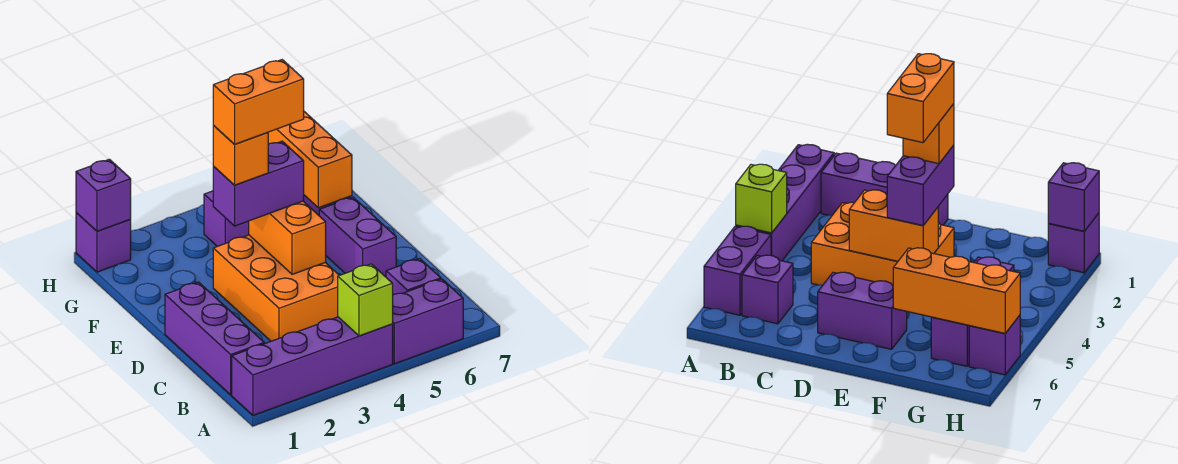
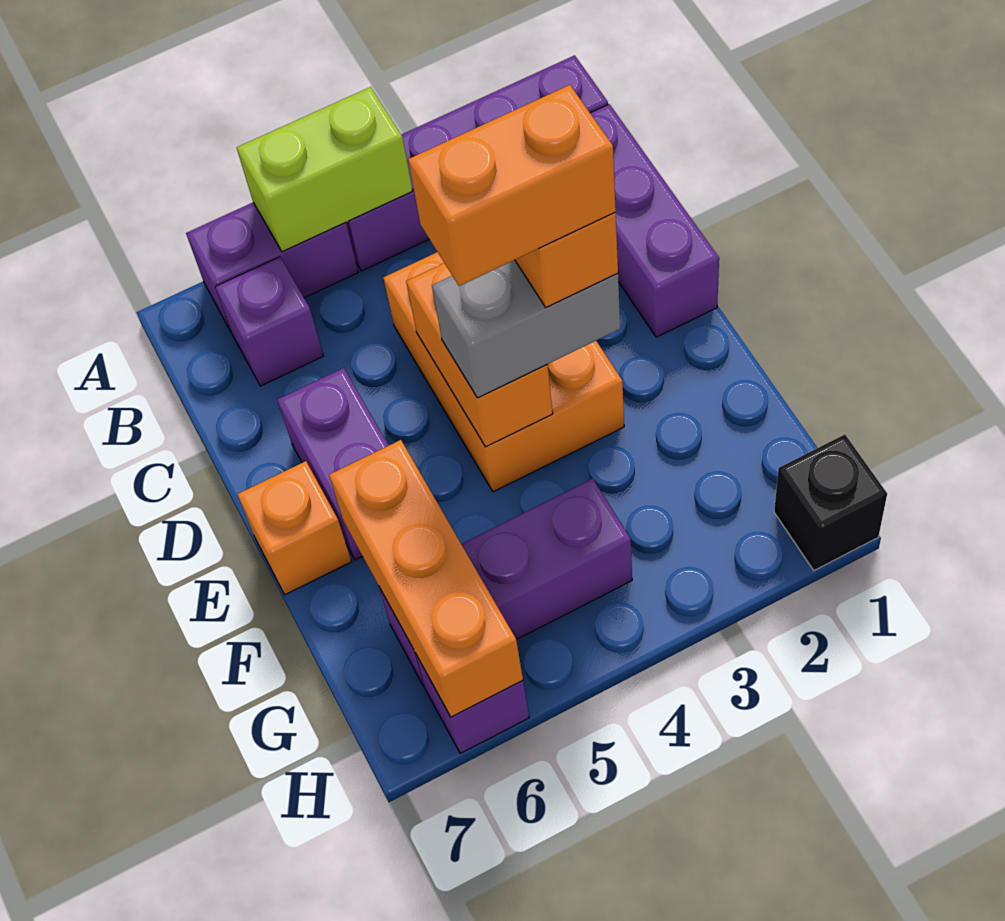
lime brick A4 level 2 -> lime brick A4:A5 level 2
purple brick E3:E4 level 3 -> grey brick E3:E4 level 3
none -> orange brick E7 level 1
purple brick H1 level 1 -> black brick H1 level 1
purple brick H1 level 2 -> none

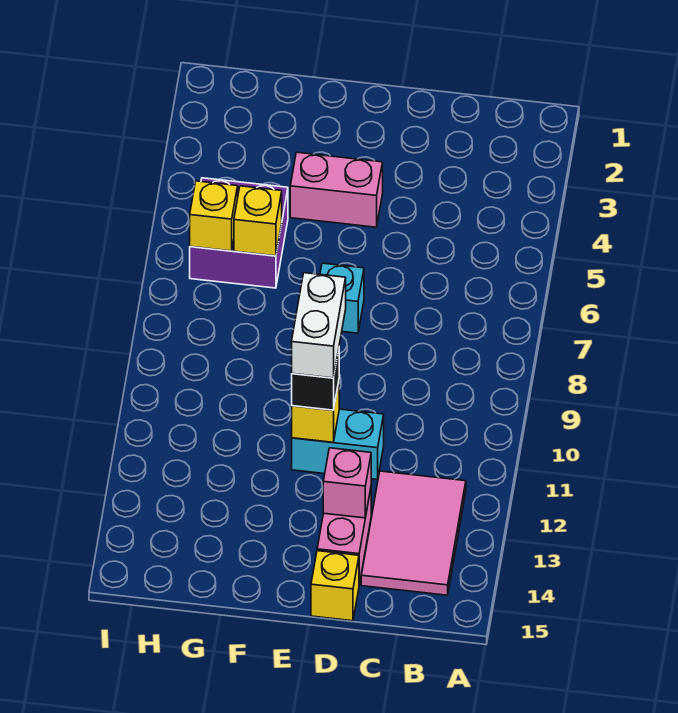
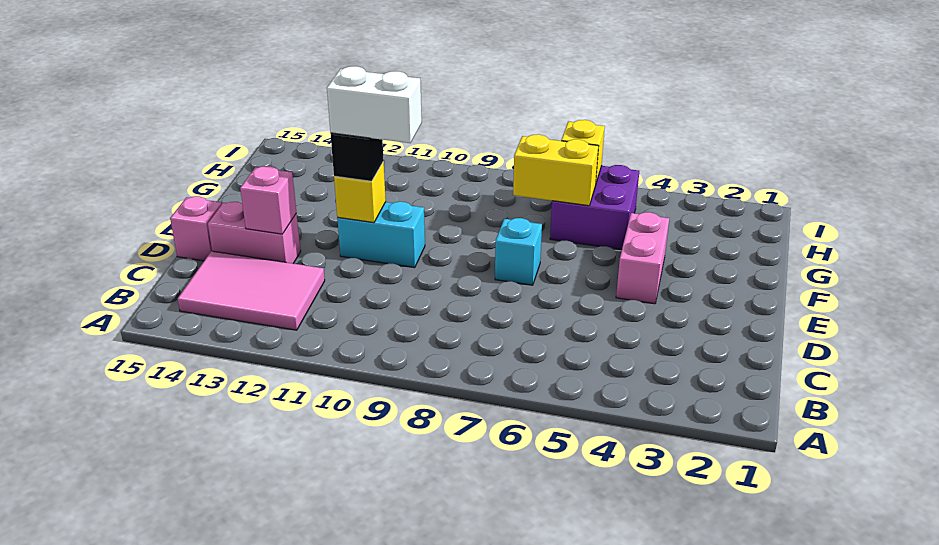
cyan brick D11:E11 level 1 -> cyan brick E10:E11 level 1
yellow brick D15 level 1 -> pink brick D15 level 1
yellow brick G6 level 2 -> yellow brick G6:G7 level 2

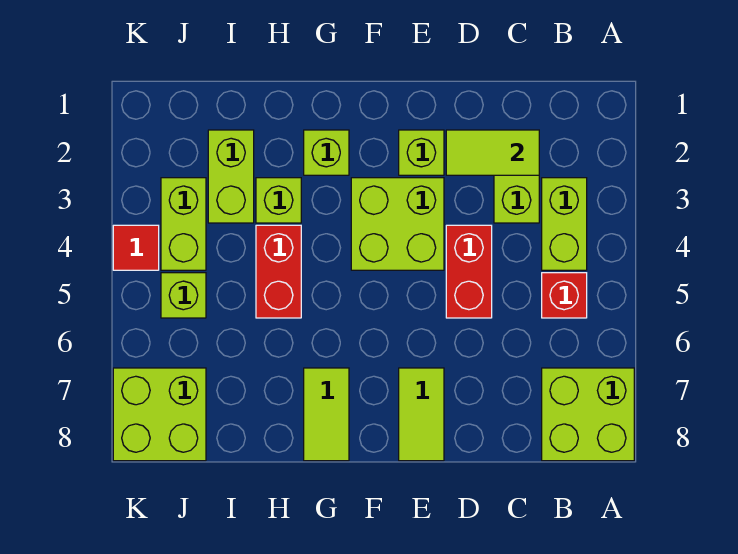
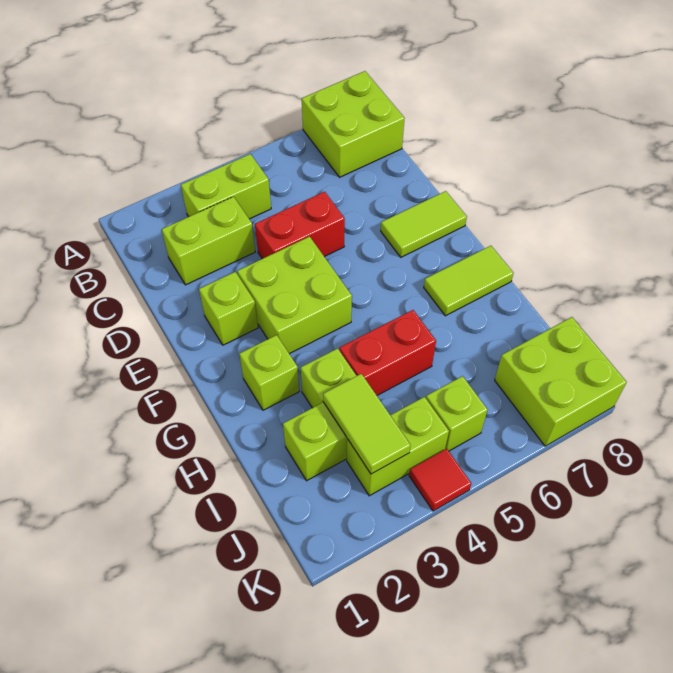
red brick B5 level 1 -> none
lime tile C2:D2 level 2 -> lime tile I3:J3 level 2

-------

▶ _REQUIRED ACTION_
Return every line of the listing above where "none" appears.

▶ _WRITTEN ANSWER_
none -> orange brick E7 level 1
purple brick H1 level 2 -> none
red brick B5 level 1 -> none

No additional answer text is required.